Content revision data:
------------------------------------------------
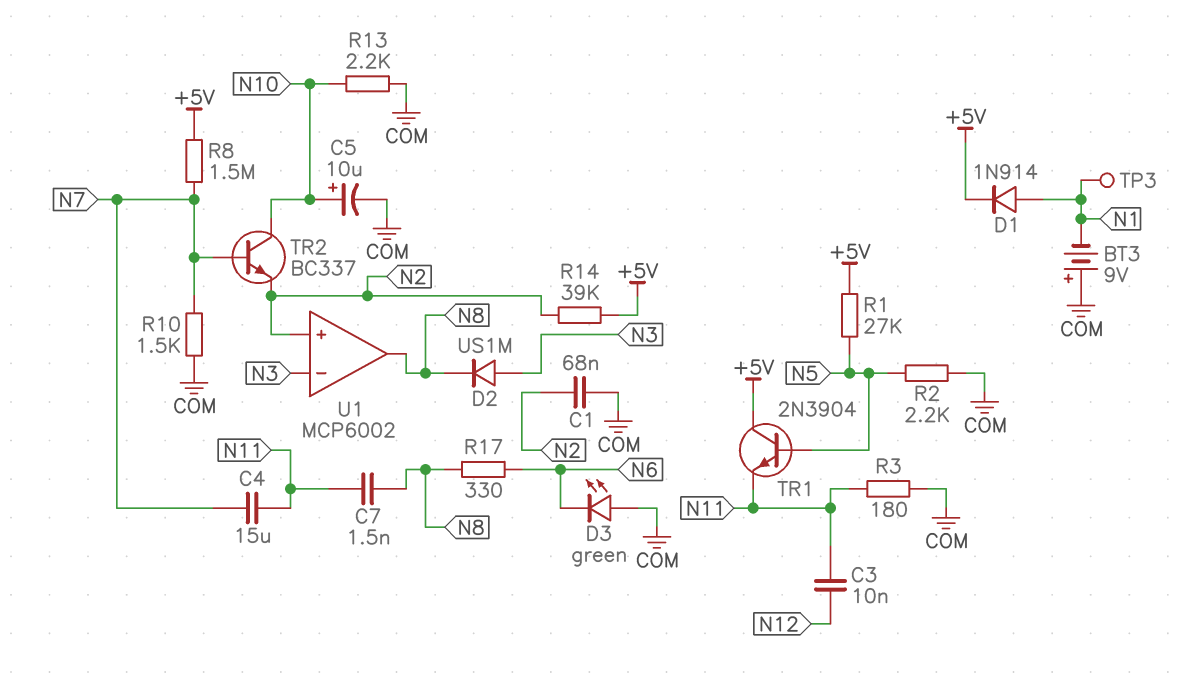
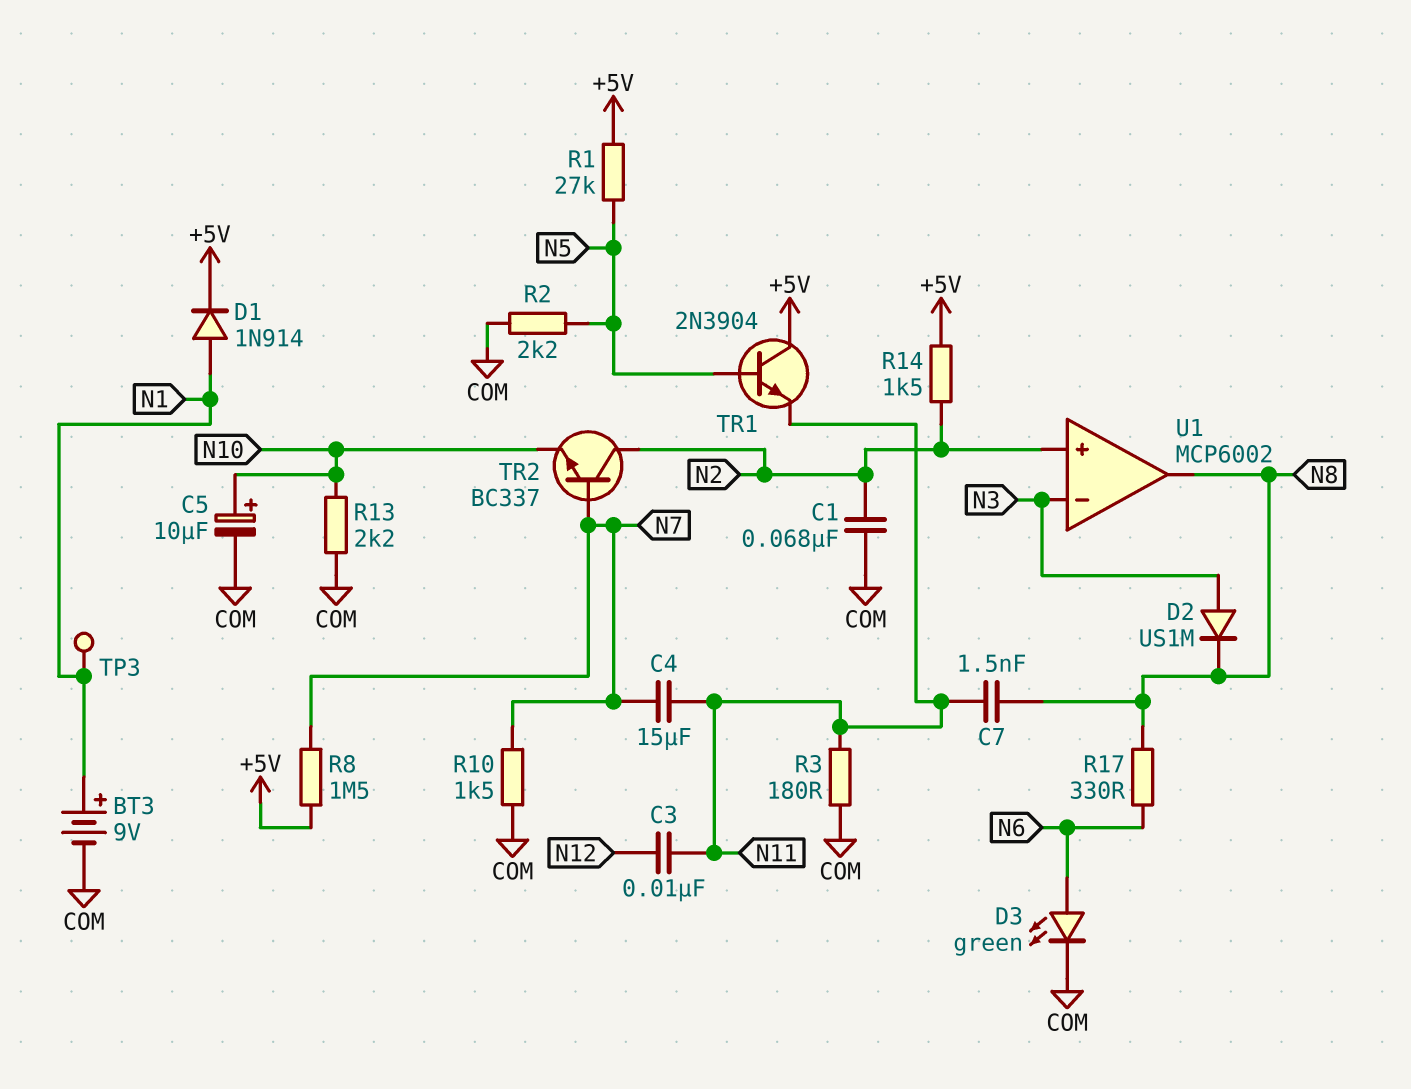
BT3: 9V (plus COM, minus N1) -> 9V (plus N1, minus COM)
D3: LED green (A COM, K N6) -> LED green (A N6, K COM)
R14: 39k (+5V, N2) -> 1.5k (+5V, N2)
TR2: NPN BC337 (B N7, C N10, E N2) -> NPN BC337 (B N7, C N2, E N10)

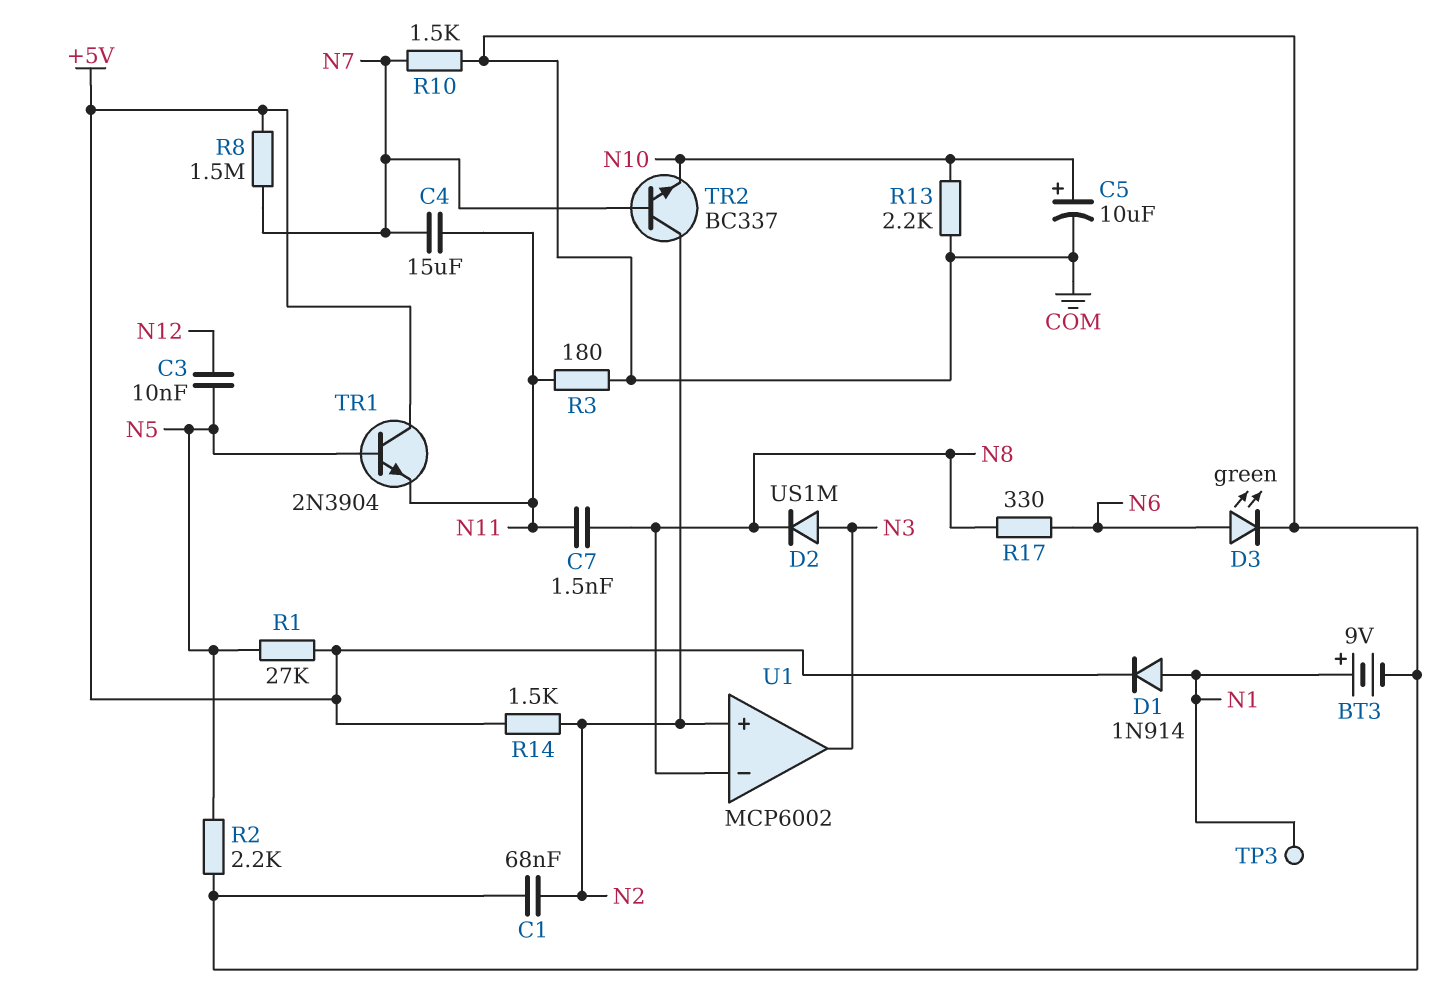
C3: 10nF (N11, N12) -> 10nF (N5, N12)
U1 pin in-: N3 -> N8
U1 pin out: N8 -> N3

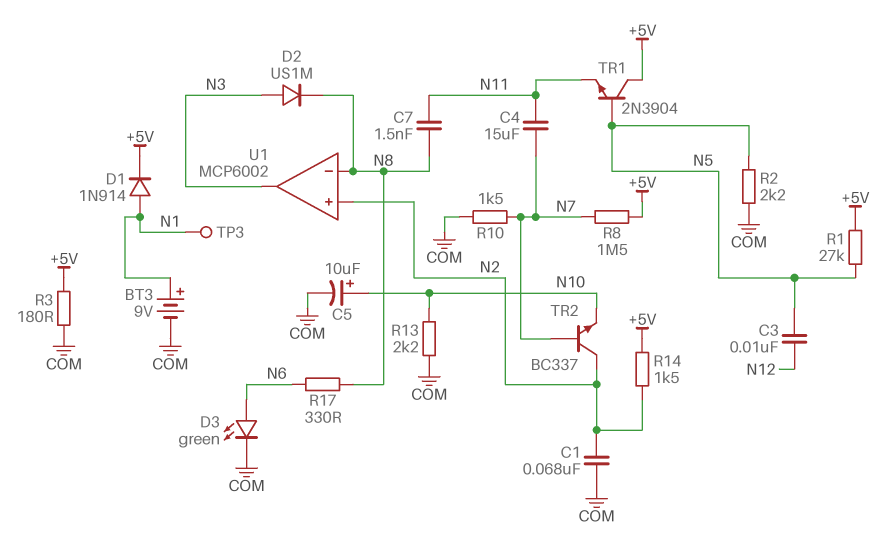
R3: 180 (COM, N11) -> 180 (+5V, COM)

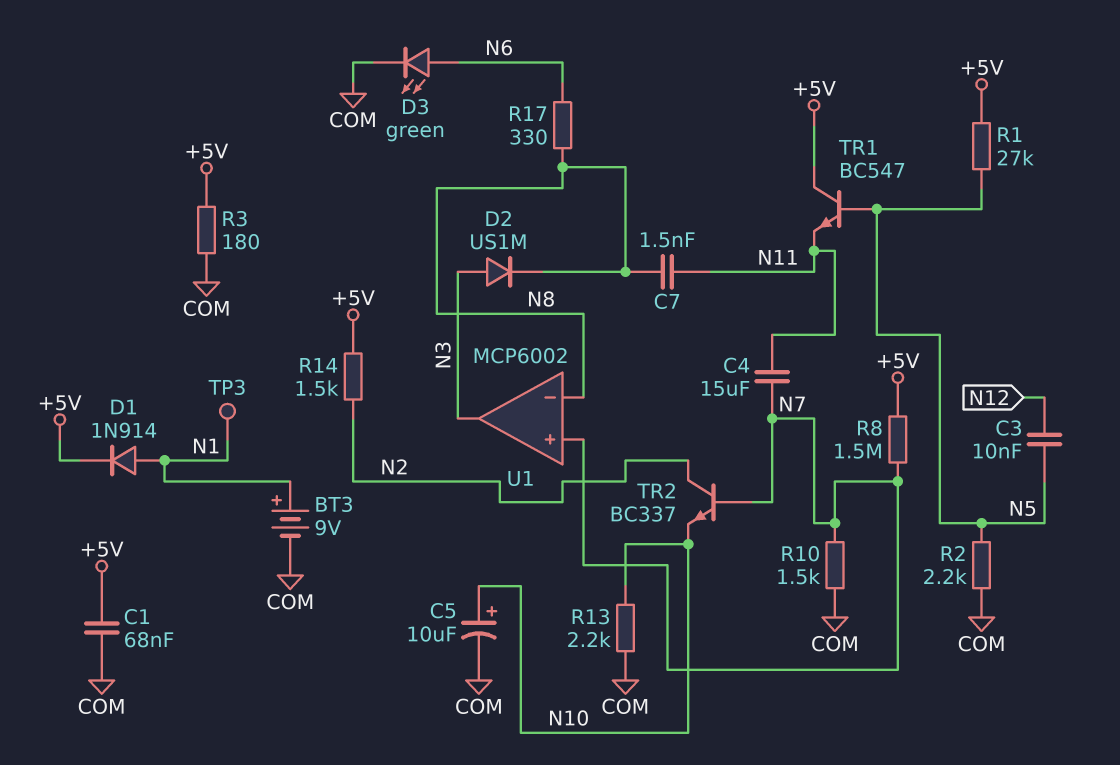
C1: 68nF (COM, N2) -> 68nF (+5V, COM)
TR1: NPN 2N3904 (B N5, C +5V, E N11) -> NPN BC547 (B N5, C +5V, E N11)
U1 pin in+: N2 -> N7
------------------------------------------------
- [What is being asked]: An exact copy of all the records, free of pictures, is the expected answer.

- [Finished task]:
BT3: 9V (plus COM, minus N1) -> 9V (plus N1, minus COM)
D3: LED green (A COM, K N6) -> LED green (A N6, K COM)
R14: 39k (+5V, N2) -> 1.5k (+5V, N2)
TR2: NPN BC337 (B N7, C N10, E N2) -> NPN BC337 (B N7, C N2, E N10)

C3: 10nF (N11, N12) -> 10nF (N5, N12)
U1 pin in-: N3 -> N8
U1 pin out: N8 -> N3

R3: 180 (COM, N11) -> 180 (+5V, COM)

C1: 68nF (COM, N2) -> 68nF (+5V, COM)
TR1: NPN 2N3904 (B N5, C +5V, E N11) -> NPN BC547 (B N5, C +5V, E N11)
U1 pin in+: N2 -> N7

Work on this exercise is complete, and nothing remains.